AVAILABLE DATA:
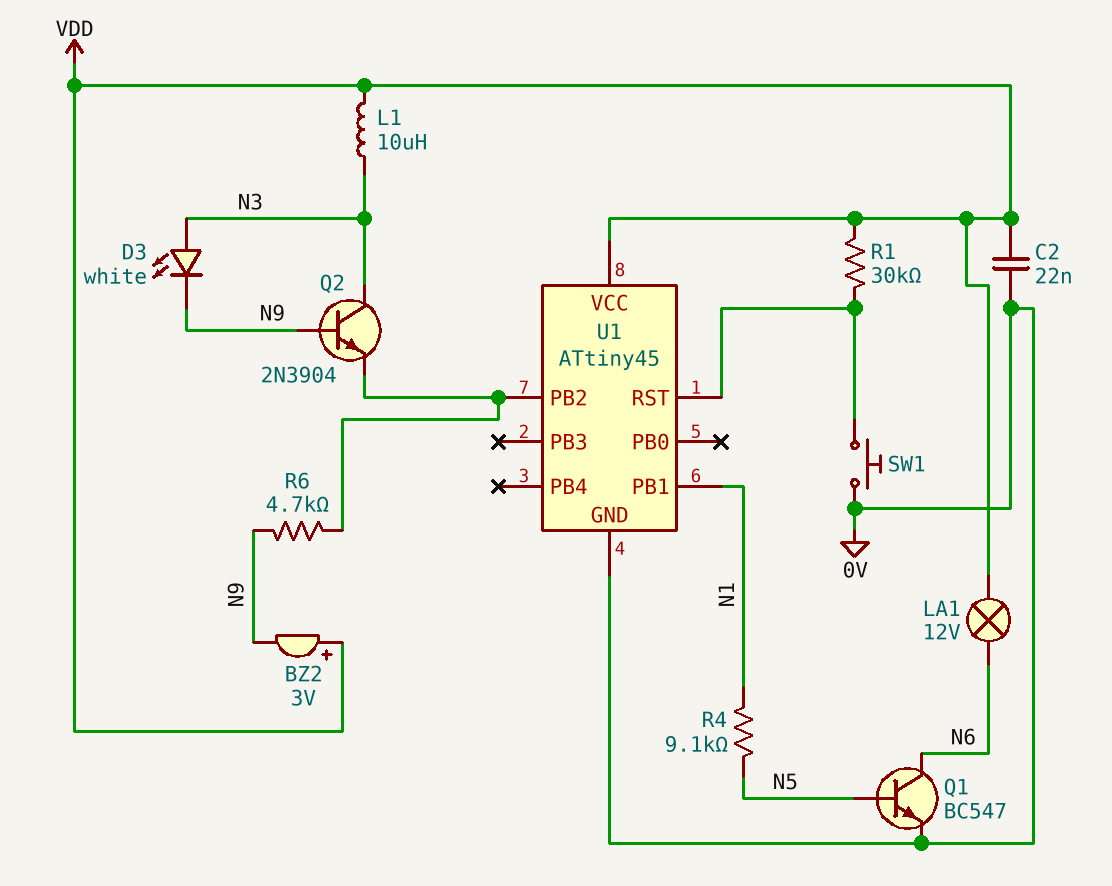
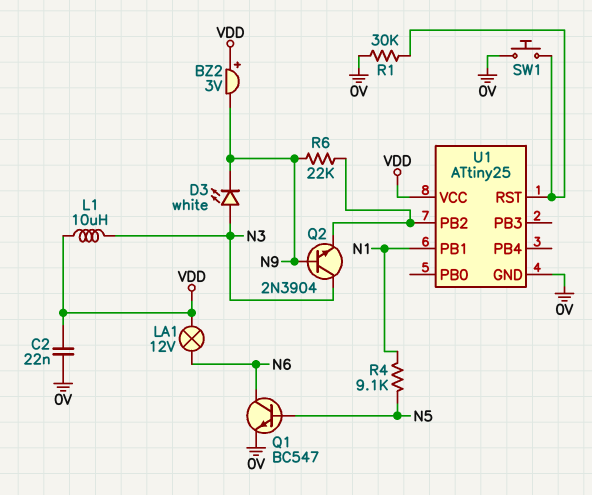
R1: 30k (U1/RST, VDD) -> 30k (0V, U1/RST)
R6: 4.7k (N9, U1/PB2) -> 22k (N9, U1/PB2)
U1: ATtiny45 -> ATtiny25

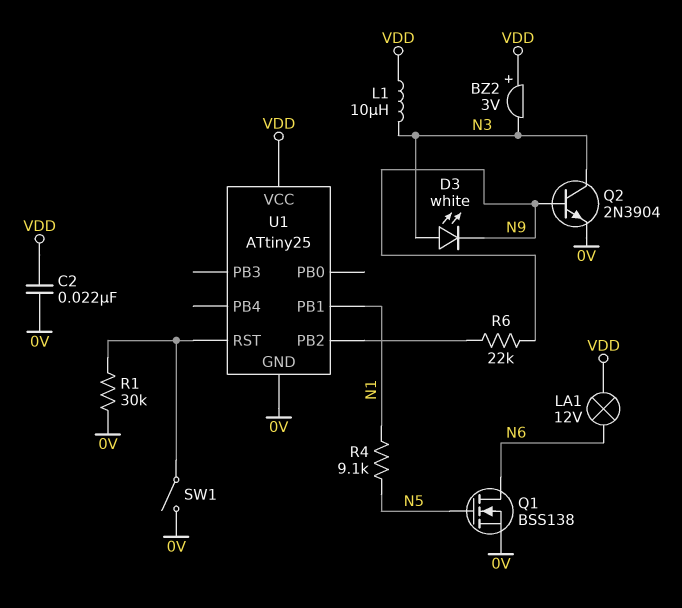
BZ2: buzzer 3V (plus VDD, minus N9) -> buzzer 3V (plus VDD, minus N3)
Q1: NPN BC547 (B N5, C N6, E 0V) -> NMOS BSS138 (G N5, D N6, S 0V)
Q2: NPN 2N3904 (B N9, C N3, E U1/PB2) -> NPN 2N3904 (B N9, C N3, E 0V)
SW1: button (0V, U1/RST) -> switch (0V, U1/RST)

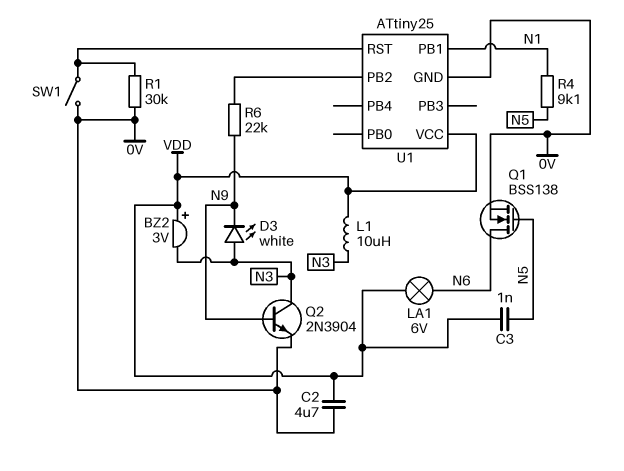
C2: 22nF (0V, VDD) -> 4.7uF (0V, VDD)
C3: none -> 1nF (N5, VDD)
LA1: lamp 12V (N6, VDD) -> lamp 6V (N6, VDD)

WHAT IS BEING ASKED:
Your task is to reproduce all of the material exactly. The pictures stay out.

TASK OUTPUT:
R1: 30k (U1/RST, VDD) -> 30k (0V, U1/RST)
R6: 4.7k (N9, U1/PB2) -> 22k (N9, U1/PB2)
U1: ATtiny45 -> ATtiny25

BZ2: buzzer 3V (plus VDD, minus N9) -> buzzer 3V (plus VDD, minus N3)
Q1: NPN BC547 (B N5, C N6, E 0V) -> NMOS BSS138 (G N5, D N6, S 0V)
Q2: NPN 2N3904 (B N9, C N3, E U1/PB2) -> NPN 2N3904 (B N9, C N3, E 0V)
SW1: button (0V, U1/RST) -> switch (0V, U1/RST)

C2: 22nF (0V, VDD) -> 4.7uF (0V, VDD)
C3: none -> 1nF (N5, VDD)
LA1: lamp 12V (N6, VDD) -> lamp 6V (N6, VDD)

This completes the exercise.